- Opening Delimiter -

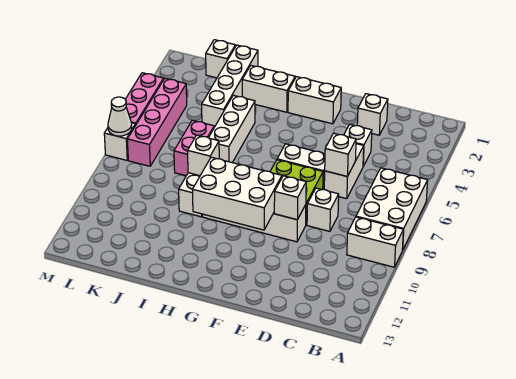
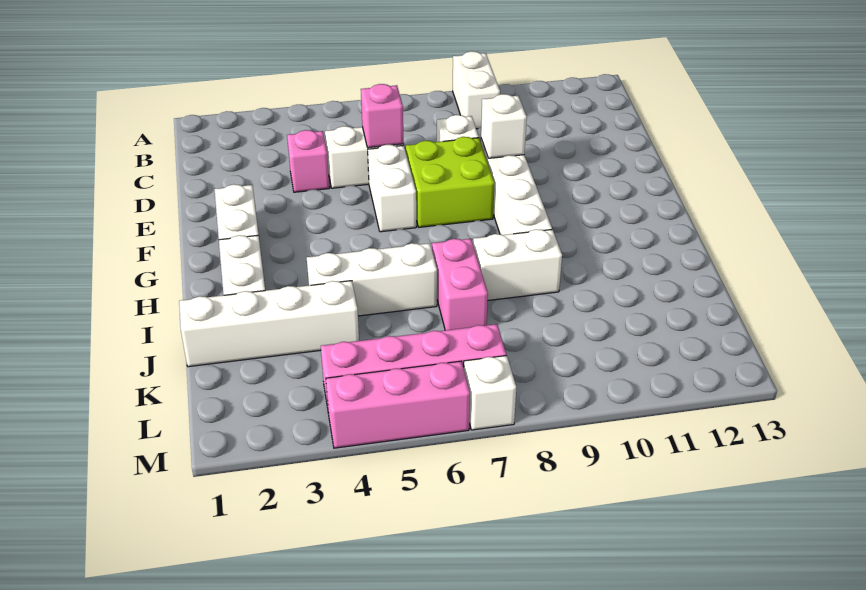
white brick A6:B8 level 1 -> none
white brick D2 level 1 -> none
white brick D4 level 1 -> pink brick D4 level 1
white brick D6 level 2 -> pink brick D6 level 2
white brick F9:H10 level 2 -> none
white brick I8 level 2 -> none
pink brick J6:J7 level 1 -> pink brick I7:J7 level 1
white brick K1 level 1 -> none
white cone M7 level 2 -> none

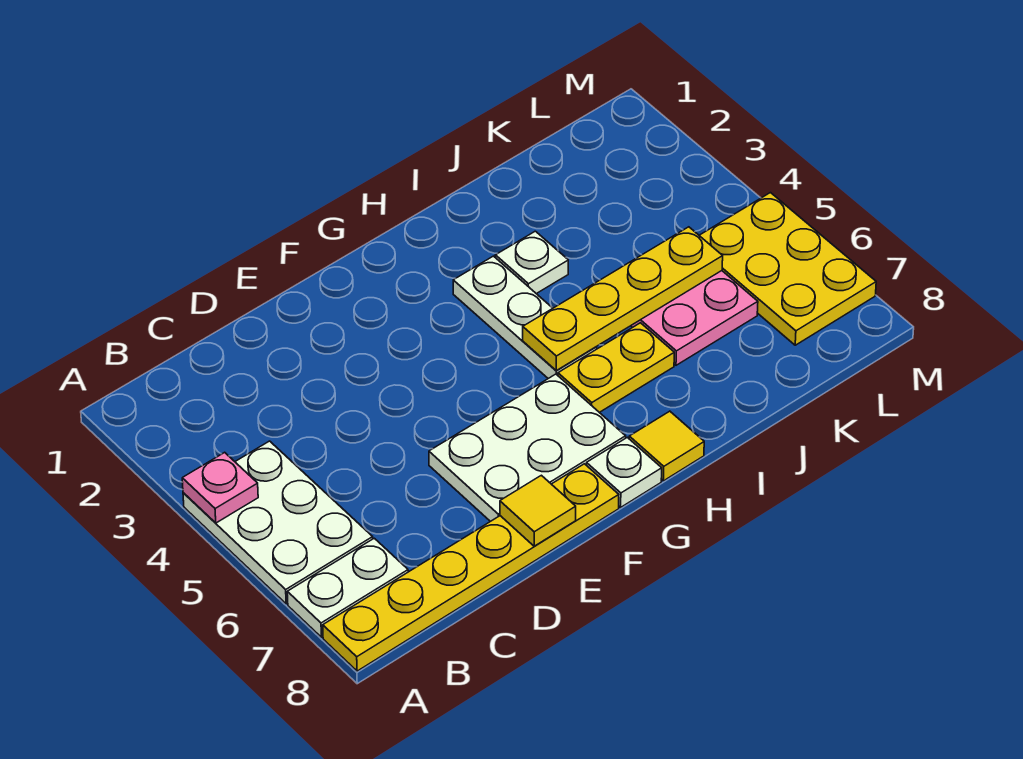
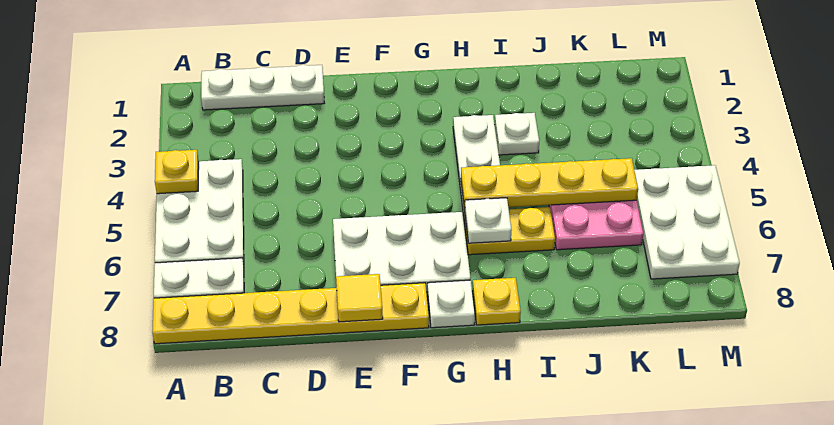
pink plate A4 level 2 -> yellow plate A4 level 2
none -> white plate B1:D1 level 1
none -> white plate H6 level 2
yellow tile H8 level 1 -> yellow plate H8 level 1
yellow plate L5:M7 level 1 -> white plate L5:M7 level 1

- Closing Delimiter -

■ **WORK TO COMPLETE**
Pictures are to be left out; everything else in the records gets retyped exactly.

■ **RESULT OF THE TASK**
white brick A6:B8 level 1 -> none
white brick D2 level 1 -> none
white brick D4 level 1 -> pink brick D4 level 1
white brick D6 level 2 -> pink brick D6 level 2
white brick F9:H10 level 2 -> none
white brick I8 level 2 -> none
pink brick J6:J7 level 1 -> pink brick I7:J7 level 1
white brick K1 level 1 -> none
white cone M7 level 2 -> none

pink plate A4 level 2 -> yellow plate A4 level 2
none -> white plate B1:D1 level 1
none -> white plate H6 level 2
yellow tile H8 level 1 -> yellow plate H8 level 1
yellow plate L5:M7 level 1 -> white plate L5:M7 level 1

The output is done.